Brief: Nothing past the line containing "orange semicircle at (196, 293): moved" belongs in the output. Copy exactly every line of the data below from the first up to and including it.
-- Opening Marker --
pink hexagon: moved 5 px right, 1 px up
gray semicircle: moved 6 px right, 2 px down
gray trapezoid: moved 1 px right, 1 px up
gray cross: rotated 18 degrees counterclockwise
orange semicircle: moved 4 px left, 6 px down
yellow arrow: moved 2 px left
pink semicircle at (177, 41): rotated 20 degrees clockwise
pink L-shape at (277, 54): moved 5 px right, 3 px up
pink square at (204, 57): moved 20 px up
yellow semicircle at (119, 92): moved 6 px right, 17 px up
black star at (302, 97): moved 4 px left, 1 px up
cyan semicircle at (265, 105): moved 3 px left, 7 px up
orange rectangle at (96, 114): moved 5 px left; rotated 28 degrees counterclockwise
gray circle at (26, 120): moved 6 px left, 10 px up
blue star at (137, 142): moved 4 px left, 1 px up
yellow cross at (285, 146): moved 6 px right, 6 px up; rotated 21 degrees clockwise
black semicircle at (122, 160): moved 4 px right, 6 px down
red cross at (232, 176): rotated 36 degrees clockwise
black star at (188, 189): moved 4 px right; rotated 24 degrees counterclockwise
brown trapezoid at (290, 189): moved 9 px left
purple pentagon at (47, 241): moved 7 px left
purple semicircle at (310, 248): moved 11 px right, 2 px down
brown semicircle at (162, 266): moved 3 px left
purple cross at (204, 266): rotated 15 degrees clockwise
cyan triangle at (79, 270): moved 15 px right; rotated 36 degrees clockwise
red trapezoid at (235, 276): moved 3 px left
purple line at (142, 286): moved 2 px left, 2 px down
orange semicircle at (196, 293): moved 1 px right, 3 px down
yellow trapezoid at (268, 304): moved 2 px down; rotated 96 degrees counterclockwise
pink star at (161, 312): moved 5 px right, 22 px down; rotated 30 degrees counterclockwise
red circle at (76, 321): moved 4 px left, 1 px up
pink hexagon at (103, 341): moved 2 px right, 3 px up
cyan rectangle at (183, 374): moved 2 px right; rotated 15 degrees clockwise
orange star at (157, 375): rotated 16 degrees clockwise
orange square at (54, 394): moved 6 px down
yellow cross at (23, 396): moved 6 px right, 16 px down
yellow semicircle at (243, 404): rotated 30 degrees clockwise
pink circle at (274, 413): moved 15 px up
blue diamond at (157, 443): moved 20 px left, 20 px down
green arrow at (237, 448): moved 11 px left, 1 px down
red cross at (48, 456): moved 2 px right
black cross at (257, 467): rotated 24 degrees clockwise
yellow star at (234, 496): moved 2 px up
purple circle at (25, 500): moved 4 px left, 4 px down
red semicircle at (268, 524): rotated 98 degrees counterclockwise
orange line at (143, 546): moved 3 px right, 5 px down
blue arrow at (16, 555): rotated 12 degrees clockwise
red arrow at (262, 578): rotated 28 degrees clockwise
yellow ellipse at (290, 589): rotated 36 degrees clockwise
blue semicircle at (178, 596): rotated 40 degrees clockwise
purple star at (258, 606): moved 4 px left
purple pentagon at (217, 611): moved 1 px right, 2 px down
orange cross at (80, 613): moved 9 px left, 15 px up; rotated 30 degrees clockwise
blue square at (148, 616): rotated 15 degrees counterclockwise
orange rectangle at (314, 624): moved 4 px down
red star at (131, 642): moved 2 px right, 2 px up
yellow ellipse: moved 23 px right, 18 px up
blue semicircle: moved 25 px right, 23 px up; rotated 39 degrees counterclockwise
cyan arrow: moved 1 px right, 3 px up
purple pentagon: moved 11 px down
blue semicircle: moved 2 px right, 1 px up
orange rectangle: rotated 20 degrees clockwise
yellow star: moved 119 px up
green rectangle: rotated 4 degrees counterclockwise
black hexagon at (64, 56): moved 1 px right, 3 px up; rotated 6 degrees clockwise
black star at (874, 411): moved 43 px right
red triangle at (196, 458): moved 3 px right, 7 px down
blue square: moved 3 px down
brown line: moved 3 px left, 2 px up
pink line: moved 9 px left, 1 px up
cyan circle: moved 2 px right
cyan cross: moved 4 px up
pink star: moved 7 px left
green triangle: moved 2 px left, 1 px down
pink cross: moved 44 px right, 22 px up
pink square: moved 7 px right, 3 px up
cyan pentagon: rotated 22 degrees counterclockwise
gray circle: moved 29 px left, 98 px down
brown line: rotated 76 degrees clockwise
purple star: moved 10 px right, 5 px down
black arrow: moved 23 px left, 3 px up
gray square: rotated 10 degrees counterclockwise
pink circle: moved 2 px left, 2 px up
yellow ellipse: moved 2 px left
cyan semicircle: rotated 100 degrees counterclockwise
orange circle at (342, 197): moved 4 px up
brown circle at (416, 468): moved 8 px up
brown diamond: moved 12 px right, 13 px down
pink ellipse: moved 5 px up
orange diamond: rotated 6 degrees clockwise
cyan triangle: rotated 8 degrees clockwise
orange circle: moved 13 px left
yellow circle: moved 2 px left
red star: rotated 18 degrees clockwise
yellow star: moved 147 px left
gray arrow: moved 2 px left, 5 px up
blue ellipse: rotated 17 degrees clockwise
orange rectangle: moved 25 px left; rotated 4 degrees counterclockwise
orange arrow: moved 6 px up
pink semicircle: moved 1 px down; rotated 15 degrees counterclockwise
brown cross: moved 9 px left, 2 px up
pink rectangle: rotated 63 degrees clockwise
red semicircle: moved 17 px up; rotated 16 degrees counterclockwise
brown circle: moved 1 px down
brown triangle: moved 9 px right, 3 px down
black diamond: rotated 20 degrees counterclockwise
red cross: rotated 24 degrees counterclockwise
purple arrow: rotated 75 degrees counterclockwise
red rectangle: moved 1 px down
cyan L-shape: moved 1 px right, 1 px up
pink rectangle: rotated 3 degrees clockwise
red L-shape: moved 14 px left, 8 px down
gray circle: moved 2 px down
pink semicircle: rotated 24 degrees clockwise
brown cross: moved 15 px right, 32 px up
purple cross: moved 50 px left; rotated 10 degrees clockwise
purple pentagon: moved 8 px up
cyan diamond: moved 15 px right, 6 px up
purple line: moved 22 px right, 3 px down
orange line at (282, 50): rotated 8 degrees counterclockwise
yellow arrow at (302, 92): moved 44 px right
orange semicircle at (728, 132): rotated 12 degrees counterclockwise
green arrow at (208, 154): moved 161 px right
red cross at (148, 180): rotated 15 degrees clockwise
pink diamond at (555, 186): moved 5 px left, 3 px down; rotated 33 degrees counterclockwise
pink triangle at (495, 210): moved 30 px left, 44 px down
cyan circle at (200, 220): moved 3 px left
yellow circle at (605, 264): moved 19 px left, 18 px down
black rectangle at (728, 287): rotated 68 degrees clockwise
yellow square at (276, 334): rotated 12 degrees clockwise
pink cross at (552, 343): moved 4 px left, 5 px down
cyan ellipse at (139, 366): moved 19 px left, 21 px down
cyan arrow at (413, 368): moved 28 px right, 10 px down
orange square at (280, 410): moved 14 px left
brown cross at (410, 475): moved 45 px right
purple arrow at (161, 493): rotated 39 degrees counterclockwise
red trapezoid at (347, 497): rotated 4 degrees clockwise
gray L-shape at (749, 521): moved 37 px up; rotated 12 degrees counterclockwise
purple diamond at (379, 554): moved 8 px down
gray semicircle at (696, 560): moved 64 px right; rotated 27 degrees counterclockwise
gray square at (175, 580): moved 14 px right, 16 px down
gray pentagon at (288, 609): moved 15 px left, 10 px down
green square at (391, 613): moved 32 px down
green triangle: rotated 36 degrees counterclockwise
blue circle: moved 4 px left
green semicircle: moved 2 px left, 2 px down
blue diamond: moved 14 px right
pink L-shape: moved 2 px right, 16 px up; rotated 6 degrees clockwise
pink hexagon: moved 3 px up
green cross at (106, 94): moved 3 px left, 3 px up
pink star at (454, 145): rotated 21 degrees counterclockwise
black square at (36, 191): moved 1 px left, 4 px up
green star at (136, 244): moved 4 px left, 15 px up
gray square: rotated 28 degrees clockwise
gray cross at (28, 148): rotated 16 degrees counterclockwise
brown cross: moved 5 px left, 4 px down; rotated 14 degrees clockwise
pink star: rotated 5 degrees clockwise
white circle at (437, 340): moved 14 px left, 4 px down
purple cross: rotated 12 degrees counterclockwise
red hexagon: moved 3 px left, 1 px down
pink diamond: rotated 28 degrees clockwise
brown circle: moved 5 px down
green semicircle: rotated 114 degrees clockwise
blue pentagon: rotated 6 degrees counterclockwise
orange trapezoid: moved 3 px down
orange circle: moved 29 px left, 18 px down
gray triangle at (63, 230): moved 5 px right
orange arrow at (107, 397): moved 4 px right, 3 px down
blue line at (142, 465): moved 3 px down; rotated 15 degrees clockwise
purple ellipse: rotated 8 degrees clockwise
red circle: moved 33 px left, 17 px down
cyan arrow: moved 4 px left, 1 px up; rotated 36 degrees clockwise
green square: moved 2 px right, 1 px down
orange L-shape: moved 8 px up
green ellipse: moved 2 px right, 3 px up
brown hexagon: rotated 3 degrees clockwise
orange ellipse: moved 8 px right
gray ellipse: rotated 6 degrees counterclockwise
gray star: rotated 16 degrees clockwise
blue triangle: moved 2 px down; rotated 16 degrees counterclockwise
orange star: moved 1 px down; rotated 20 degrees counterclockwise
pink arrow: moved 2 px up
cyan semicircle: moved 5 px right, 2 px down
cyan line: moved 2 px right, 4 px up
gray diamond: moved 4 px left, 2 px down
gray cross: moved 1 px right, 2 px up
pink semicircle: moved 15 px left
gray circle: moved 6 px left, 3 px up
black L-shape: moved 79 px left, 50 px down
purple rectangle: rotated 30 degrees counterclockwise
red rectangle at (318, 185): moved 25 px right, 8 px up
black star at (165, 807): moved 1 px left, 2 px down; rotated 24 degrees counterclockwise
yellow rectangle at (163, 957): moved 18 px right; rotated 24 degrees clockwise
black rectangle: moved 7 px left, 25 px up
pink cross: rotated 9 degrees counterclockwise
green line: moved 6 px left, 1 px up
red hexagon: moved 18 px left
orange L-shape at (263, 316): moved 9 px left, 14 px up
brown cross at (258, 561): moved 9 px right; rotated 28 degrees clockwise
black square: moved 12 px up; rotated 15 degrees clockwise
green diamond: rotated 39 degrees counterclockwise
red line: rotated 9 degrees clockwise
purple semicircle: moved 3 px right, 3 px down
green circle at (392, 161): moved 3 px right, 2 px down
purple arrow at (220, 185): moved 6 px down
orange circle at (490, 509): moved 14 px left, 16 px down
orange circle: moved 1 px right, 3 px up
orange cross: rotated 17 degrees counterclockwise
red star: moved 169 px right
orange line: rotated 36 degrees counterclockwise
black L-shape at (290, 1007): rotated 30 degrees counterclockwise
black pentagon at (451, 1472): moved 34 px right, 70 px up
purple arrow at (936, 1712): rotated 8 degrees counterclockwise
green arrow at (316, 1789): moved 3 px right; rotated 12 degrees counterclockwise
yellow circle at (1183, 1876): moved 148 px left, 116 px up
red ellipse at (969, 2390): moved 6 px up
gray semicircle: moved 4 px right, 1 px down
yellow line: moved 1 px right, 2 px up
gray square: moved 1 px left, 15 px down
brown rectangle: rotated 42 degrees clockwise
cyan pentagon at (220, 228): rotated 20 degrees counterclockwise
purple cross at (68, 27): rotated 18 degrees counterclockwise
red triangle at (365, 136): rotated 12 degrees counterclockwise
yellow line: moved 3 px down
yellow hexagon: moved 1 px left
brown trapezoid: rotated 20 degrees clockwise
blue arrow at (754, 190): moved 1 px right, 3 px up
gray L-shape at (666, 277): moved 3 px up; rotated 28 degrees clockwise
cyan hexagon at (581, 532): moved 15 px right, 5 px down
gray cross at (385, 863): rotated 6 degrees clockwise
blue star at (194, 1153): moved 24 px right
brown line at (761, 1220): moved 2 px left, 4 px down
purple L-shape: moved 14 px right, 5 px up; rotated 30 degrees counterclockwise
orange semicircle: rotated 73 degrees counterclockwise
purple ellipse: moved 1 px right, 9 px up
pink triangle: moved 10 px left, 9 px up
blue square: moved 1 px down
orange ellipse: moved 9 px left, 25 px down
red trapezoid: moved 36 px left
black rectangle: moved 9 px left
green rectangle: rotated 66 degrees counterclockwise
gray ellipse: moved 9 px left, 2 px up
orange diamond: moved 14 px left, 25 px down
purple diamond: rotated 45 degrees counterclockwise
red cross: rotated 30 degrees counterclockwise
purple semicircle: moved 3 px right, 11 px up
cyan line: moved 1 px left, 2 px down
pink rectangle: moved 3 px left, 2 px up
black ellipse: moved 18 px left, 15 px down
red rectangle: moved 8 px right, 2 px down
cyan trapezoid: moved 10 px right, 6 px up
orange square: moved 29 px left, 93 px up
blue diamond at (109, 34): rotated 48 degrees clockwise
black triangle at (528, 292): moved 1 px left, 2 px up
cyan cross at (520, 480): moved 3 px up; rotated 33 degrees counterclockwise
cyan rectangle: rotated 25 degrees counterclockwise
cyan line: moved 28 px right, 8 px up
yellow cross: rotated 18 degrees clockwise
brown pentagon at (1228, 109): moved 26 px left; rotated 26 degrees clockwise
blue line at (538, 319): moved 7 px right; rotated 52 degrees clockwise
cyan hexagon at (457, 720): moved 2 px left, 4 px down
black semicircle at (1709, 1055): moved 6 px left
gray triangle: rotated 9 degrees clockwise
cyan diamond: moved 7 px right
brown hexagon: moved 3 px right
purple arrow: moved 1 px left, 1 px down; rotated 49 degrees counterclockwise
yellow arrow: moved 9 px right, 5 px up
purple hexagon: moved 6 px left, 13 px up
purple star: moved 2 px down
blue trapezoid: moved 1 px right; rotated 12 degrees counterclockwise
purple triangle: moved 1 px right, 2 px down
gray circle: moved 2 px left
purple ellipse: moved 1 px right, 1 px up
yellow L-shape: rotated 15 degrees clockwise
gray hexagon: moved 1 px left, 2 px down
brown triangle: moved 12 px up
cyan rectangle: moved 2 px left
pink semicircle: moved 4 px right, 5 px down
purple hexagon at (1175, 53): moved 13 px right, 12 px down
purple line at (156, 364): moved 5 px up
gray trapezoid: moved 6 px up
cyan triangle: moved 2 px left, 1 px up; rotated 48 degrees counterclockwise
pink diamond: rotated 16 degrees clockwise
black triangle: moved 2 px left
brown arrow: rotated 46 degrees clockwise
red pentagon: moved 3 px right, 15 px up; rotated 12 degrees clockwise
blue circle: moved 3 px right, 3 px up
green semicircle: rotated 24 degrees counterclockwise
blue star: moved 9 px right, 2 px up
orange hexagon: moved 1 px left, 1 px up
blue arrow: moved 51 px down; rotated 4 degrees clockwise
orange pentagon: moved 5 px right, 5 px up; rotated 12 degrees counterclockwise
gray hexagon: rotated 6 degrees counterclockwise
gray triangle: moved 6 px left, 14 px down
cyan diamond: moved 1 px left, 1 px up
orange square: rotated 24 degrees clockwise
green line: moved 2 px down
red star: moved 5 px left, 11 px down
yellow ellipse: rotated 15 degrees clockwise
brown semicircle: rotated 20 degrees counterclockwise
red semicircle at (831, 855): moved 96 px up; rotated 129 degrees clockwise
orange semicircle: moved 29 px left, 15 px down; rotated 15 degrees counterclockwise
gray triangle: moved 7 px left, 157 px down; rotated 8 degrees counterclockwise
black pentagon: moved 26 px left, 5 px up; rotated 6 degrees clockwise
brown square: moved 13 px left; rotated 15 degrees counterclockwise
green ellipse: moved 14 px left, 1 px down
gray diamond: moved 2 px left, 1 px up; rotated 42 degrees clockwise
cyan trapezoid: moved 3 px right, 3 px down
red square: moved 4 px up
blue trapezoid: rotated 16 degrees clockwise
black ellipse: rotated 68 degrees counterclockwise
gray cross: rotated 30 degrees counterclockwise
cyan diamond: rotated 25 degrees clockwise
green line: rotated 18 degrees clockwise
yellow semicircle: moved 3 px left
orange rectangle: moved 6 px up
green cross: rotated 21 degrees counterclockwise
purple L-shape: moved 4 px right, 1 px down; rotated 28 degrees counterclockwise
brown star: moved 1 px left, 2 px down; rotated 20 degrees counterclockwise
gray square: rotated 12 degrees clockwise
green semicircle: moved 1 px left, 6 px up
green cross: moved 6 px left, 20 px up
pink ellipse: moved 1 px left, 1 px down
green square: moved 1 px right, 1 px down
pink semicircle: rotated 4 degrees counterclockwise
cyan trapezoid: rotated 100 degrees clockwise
-- Closing Marker --
Expected output:
pink hexagon: moved 5 px right, 1 px up
gray semicircle: moved 6 px right, 2 px down
gray trapezoid: moved 1 px right, 1 px up
gray cross: rotated 18 degrees counterclockwise
orange semicircle: moved 4 px left, 6 px down
yellow arrow: moved 2 px left
pink semicircle at (177, 41): rotated 20 degrees clockwise
pink L-shape at (277, 54): moved 5 px right, 3 px up
pink square at (204, 57): moved 20 px up
yellow semicircle at (119, 92): moved 6 px right, 17 px up
black star at (302, 97): moved 4 px left, 1 px up
cyan semicircle at (265, 105): moved 3 px left, 7 px up
orange rectangle at (96, 114): moved 5 px left; rotated 28 degrees counterclockwise
gray circle at (26, 120): moved 6 px left, 10 px up
blue star at (137, 142): moved 4 px left, 1 px up
yellow cross at (285, 146): moved 6 px right, 6 px up; rotated 21 degrees clockwise
black semicircle at (122, 160): moved 4 px right, 6 px down
red cross at (232, 176): rotated 36 degrees clockwise
black star at (188, 189): moved 4 px right; rotated 24 degrees counterclockwise
brown trapezoid at (290, 189): moved 9 px left
purple pentagon at (47, 241): moved 7 px left
purple semicircle at (310, 248): moved 11 px right, 2 px down
brown semicircle at (162, 266): moved 3 px left
purple cross at (204, 266): rotated 15 degrees clockwise
cyan triangle at (79, 270): moved 15 px right; rotated 36 degrees clockwise
red trapezoid at (235, 276): moved 3 px left
purple line at (142, 286): moved 2 px left, 2 px down
orange semicircle at (196, 293): moved 1 px right, 3 px down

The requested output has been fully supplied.